What the exercise asks: Could you transcribe every record below exactly as written, leaving out any pictures?

Object correspondence data
★ ★ ★ ★ ★ ★ ★

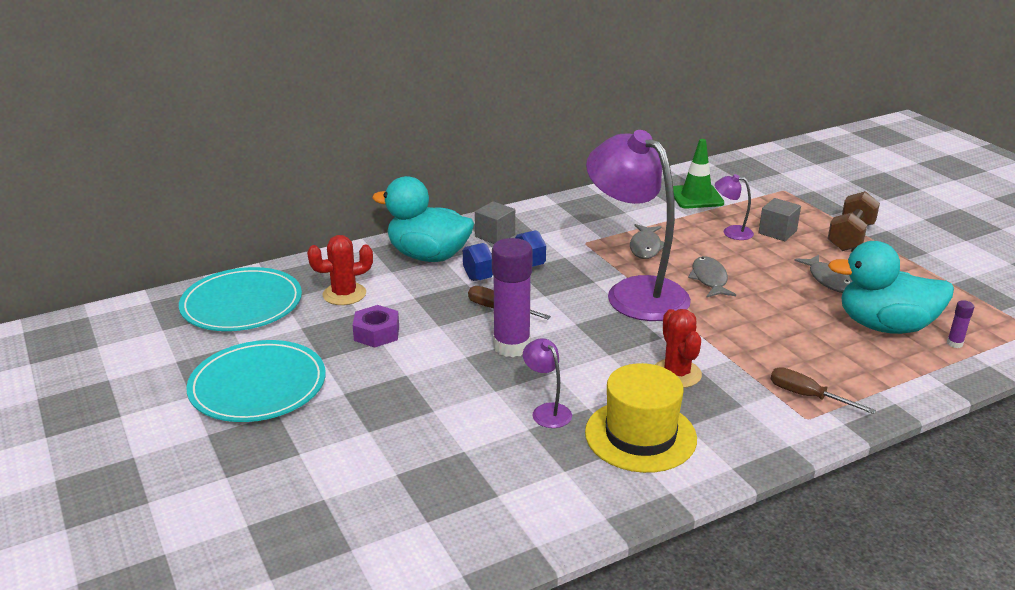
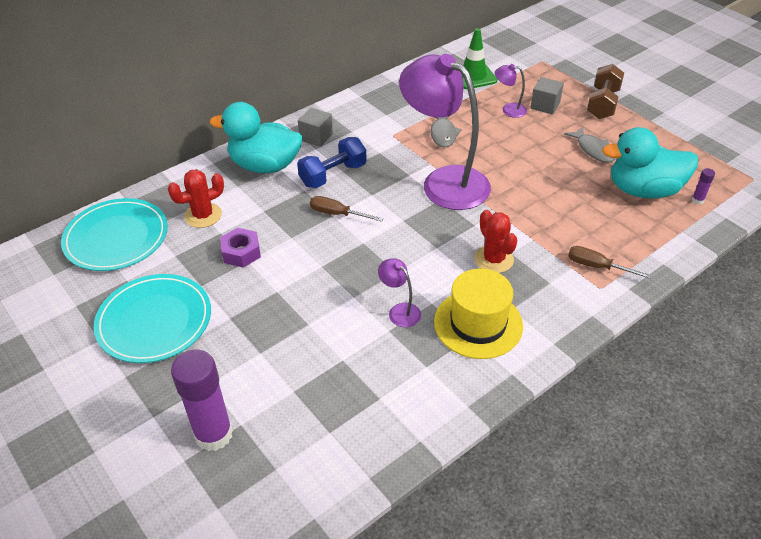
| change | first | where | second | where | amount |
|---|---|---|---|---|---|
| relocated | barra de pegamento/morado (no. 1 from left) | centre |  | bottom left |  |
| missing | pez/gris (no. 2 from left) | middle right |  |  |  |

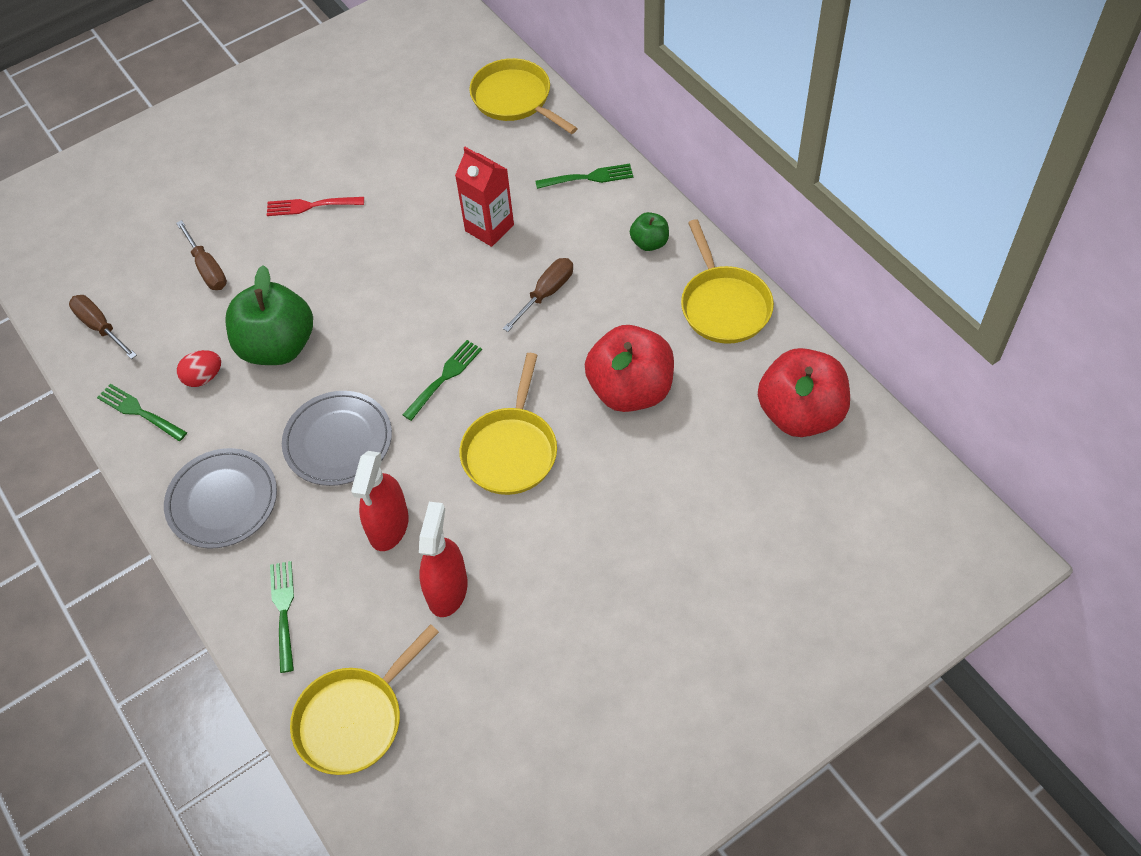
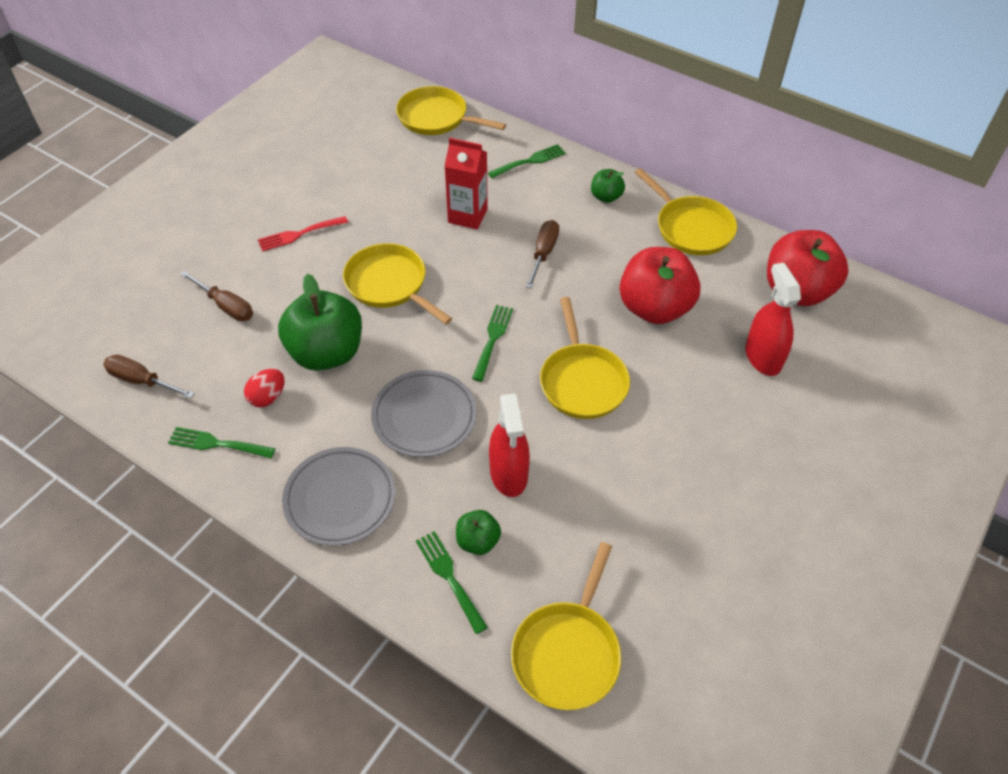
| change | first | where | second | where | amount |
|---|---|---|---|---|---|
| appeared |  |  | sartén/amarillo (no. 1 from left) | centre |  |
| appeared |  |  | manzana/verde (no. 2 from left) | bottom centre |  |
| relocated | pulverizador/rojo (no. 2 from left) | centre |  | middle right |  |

★ ★ ★ ★ ★ ★ ★

Written reply:
| change | first | where | second | where | amount |
|---|---|---|---|---|---|
| relocated | barra de pegamento/morado (no. 1 from left) | centre |  | bottom left |  |
| missing | pez/gris (no. 2 from left) | middle right |  |  |  |

| change | first | where | second | where | amount |
|---|---|---|---|---|---|
| appeared |  |  | sartén/amarillo (no. 1 from left) | centre |  |
| appeared |  |  | manzana/verde (no. 2 from left) | bottom centre |  |
| relocated | pulverizador/rojo (no. 2 from left) | centre |  | middle right |  |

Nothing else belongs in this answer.